__Work instruction__
Would you reproduce the entries that follow exactly as they appear?

[Dataset records]
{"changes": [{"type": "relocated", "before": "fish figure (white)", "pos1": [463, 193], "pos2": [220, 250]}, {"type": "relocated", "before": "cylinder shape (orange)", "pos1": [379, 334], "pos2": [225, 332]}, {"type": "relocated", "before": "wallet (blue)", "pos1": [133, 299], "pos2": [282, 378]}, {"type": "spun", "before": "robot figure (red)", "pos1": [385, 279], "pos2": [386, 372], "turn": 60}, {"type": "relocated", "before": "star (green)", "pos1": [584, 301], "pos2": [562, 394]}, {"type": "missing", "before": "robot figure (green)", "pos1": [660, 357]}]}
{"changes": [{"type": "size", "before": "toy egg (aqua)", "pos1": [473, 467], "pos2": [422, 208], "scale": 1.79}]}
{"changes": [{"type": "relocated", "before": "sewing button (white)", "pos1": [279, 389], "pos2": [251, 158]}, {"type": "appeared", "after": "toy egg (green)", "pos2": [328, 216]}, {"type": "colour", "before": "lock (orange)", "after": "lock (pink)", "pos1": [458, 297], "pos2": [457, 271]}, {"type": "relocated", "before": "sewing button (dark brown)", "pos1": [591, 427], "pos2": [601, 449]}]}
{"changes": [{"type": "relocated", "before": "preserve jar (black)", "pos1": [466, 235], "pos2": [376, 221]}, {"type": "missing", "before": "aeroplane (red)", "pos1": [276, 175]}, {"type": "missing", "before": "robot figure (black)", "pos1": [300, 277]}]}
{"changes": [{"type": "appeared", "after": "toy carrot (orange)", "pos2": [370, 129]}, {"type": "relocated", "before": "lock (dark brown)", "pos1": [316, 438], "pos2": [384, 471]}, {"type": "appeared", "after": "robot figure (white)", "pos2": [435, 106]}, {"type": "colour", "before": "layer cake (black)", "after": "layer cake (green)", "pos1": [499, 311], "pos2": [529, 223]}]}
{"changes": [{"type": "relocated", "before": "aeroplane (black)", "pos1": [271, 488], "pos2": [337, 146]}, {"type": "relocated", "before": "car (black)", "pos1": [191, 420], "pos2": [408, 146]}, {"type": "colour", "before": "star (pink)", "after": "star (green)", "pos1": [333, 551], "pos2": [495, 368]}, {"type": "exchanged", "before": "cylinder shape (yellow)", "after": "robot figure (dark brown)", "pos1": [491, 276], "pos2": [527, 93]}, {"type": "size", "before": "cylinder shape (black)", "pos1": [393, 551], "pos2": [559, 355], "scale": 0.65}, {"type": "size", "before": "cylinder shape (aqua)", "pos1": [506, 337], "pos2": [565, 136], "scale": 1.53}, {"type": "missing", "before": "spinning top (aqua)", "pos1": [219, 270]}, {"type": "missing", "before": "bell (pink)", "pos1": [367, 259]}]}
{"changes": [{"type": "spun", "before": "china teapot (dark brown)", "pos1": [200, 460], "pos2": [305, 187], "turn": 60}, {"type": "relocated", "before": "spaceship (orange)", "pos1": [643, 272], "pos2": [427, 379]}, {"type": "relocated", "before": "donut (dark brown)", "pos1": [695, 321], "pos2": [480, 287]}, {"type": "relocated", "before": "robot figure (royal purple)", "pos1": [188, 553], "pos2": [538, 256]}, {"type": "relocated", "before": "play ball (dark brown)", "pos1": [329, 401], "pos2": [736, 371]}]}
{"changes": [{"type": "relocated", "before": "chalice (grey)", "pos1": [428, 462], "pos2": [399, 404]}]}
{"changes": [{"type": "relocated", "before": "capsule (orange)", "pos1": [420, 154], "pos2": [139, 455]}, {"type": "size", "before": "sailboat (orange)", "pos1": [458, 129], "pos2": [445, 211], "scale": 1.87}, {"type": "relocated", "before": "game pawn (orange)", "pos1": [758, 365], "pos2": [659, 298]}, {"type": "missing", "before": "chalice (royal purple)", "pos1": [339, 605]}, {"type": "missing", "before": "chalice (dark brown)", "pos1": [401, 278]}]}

__Solution to this exercise__
{"changes": [{"type": "relocated", "before": "fish figure (white)", "pos1": [463, 193], "pos2": [220, 250]}, {"type": "relocated", "before": "cylinder shape (orange)", "pos1": [379, 334], "pos2": [225, 332]}, {"type": "relocated", "before": "wallet (blue)", "pos1": [133, 299], "pos2": [282, 378]}, {"type": "spun", "before": "robot figure (red)", "pos1": [385, 279], "pos2": [386, 372], "turn": 60}, {"type": "relocated", "before": "star (green)", "pos1": [584, 301], "pos2": [562, 394]}, {"type": "missing", "before": "robot figure (green)", "pos1": [660, 357]}]}
{"changes": [{"type": "size", "before": "toy egg (aqua)", "pos1": [473, 467], "pos2": [422, 208], "scale": 1.79}]}
{"changes": [{"type": "relocated", "before": "sewing button (white)", "pos1": [279, 389], "pos2": [251, 158]}, {"type": "appeared", "after": "toy egg (green)", "pos2": [328, 216]}, {"type": "colour", "before": "lock (orange)", "after": "lock (pink)", "pos1": [458, 297], "pos2": [457, 271]}, {"type": "relocated", "before": "sewing button (dark brown)", "pos1": [591, 427], "pos2": [601, 449]}]}
{"changes": [{"type": "relocated", "before": "preserve jar (black)", "pos1": [466, 235], "pos2": [376, 221]}, {"type": "missing", "before": "aeroplane (red)", "pos1": [276, 175]}, {"type": "missing", "before": "robot figure (black)", "pos1": [300, 277]}]}
{"changes": [{"type": "appeared", "after": "toy carrot (orange)", "pos2": [370, 129]}, {"type": "relocated", "before": "lock (dark brown)", "pos1": [316, 438], "pos2": [384, 471]}, {"type": "appeared", "after": "robot figure (white)", "pos2": [435, 106]}, {"type": "colour", "before": "layer cake (black)", "after": "layer cake (green)", "pos1": [499, 311], "pos2": [529, 223]}]}
{"changes": [{"type": "relocated", "before": "aeroplane (black)", "pos1": [271, 488], "pos2": [337, 146]}, {"type": "relocated", "before": "car (black)", "pos1": [191, 420], "pos2": [408, 146]}, {"type": "colour", "before": "star (pink)", "after": "star (green)", "pos1": [333, 551], "pos2": [495, 368]}, {"type": "exchanged", "before": "cylinder shape (yellow)", "after": "robot figure (dark brown)", "pos1": [491, 276], "pos2": [527, 93]}, {"type": "size", "before": "cylinder shape (black)", "pos1": [393, 551], "pos2": [559, 355], "scale": 0.65}, {"type": "size", "before": "cylinder shape (aqua)", "pos1": [506, 337], "pos2": [565, 136], "scale": 1.53}, {"type": "missing", "before": "spinning top (aqua)", "pos1": [219, 270]}, {"type": "missing", "before": "bell (pink)", "pos1": [367, 259]}]}
{"changes": [{"type": "spun", "before": "china teapot (dark brown)", "pos1": [200, 460], "pos2": [305, 187], "turn": 60}, {"type": "relocated", "before": "spaceship (orange)", "pos1": [643, 272], "pos2": [427, 379]}, {"type": "relocated", "before": "donut (dark brown)", "pos1": [695, 321], "pos2": [480, 287]}, {"type": "relocated", "before": "robot figure (royal purple)", "pos1": [188, 553], "pos2": [538, 256]}, {"type": "relocated", "before": "play ball (dark brown)", "pos1": [329, 401], "pos2": [736, 371]}]}
{"changes": [{"type": "relocated", "before": "chalice (grey)", "pos1": [428, 462], "pos2": [399, 404]}]}
{"changes": [{"type": "relocated", "before": "capsule (orange)", "pos1": [420, 154], "pos2": [139, 455]}, {"type": "size", "before": "sailboat (orange)", "pos1": [458, 129], "pos2": [445, 211], "scale": 1.87}, {"type": "relocated", "before": "game pawn (orange)", "pos1": [758, 365], "pos2": [659, 298]}, {"type": "missing", "before": "chalice (royal purple)", "pos1": [339, 605]}, {"type": "missing", "before": "chalice (dark brown)", "pos1": [401, 278]}]}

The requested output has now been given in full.